_SOURCE RECORDS:_
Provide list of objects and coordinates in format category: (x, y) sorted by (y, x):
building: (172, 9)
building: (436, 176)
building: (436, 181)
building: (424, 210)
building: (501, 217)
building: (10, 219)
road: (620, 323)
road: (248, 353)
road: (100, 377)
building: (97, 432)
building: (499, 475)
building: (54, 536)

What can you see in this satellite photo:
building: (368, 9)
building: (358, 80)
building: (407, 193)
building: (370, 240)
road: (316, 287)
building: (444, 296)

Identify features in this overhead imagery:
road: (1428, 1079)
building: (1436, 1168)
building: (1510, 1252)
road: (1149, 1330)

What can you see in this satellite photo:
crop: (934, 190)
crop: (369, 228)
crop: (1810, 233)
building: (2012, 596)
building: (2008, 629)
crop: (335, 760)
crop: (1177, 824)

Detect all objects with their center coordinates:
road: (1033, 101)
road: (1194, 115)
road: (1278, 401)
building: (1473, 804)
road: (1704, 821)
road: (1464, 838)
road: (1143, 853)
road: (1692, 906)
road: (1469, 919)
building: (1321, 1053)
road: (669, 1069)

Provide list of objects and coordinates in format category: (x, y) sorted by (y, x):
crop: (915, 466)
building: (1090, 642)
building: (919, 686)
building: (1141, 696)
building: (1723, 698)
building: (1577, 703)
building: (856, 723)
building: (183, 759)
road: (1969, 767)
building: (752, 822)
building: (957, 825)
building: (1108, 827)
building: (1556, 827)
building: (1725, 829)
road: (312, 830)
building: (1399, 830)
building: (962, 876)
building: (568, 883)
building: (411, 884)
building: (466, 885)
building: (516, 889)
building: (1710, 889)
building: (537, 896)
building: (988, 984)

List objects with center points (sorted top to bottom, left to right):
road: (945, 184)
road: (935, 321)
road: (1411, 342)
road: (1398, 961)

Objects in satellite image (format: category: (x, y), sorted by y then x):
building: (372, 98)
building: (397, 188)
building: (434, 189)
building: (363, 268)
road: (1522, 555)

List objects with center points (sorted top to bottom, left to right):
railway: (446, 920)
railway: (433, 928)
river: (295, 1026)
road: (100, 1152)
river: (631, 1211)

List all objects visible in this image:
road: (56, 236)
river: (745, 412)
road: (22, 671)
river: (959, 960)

_EXERCISE:_ Each line in the records above must be returned exactly as it stands.

_REPLY:_
Provide list of objects and coordinates in format category: (x, y) sorted by (y, x):
building: (172, 9)
building: (436, 176)
building: (436, 181)
building: (424, 210)
building: (501, 217)
building: (10, 219)
road: (620, 323)
road: (248, 353)
road: (100, 377)
building: (97, 432)
building: (499, 475)
building: (54, 536)

What can you see in this satellite photo:
building: (368, 9)
building: (358, 80)
building: (407, 193)
building: (370, 240)
road: (316, 287)
building: (444, 296)

Identify features in this overhead imagery:
road: (1428, 1079)
building: (1436, 1168)
building: (1510, 1252)
road: (1149, 1330)

What can you see in this satellite photo:
crop: (934, 190)
crop: (369, 228)
crop: (1810, 233)
building: (2012, 596)
building: (2008, 629)
crop: (335, 760)
crop: (1177, 824)

Detect all objects with their center coordinates:
road: (1033, 101)
road: (1194, 115)
road: (1278, 401)
building: (1473, 804)
road: (1704, 821)
road: (1464, 838)
road: (1143, 853)
road: (1692, 906)
road: (1469, 919)
building: (1321, 1053)
road: (669, 1069)

Provide list of objects and coordinates in format category: (x, y) sorted by (y, x):
crop: (915, 466)
building: (1090, 642)
building: (919, 686)
building: (1141, 696)
building: (1723, 698)
building: (1577, 703)
building: (856, 723)
building: (183, 759)
road: (1969, 767)
building: (752, 822)
building: (957, 825)
building: (1108, 827)
building: (1556, 827)
building: (1725, 829)
road: (312, 830)
building: (1399, 830)
building: (962, 876)
building: (568, 883)
building: (411, 884)
building: (466, 885)
building: (516, 889)
building: (1710, 889)
building: (537, 896)
building: (988, 984)

List objects with center points (sorted top to bottom, left to right):
road: (945, 184)
road: (935, 321)
road: (1411, 342)
road: (1398, 961)

Objects in satellite image (format: category: (x, y), sorted by y then x):
building: (372, 98)
building: (397, 188)
building: (434, 189)
building: (363, 268)
road: (1522, 555)

List objects with center points (sorted top to bottom, left to right):
railway: (446, 920)
railway: (433, 928)
river: (295, 1026)
road: (100, 1152)
river: (631, 1211)

List all objects visible in this image:
road: (56, 236)
river: (745, 412)
road: (22, 671)
river: (959, 960)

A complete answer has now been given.